*Information supplied*.
[Start of section]
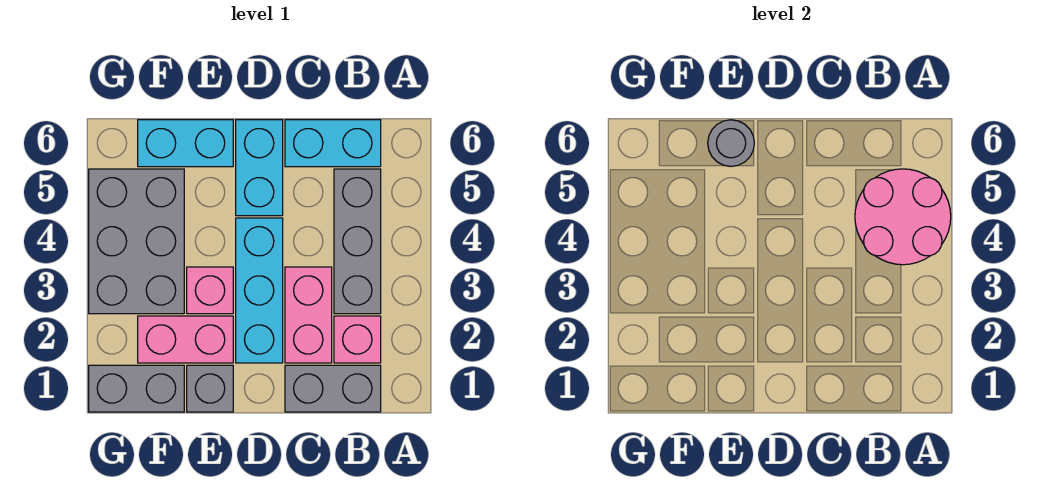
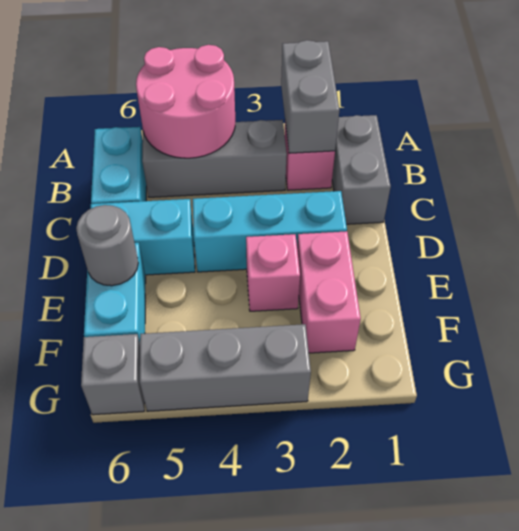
pink brick C2:C3 level 1 -> none
grey brick E1 level 1 -> grey brick G6 level 1
grey brick F1:G1 level 1 -> grey brick A2:B2 level 2
grey brick F3:G5 level 1 -> grey brick G3:G5 level 1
[End of section]
*Task description*. Please reproduce, word for word, every line from the line with "grey brick F1:G1" to the final line above, including both ends.

*Result of this task*.
grey brick F1:G1 level 1 -> grey brick A2:B2 level 2
grey brick F3:G5 level 1 -> grey brick G3:G5 level 1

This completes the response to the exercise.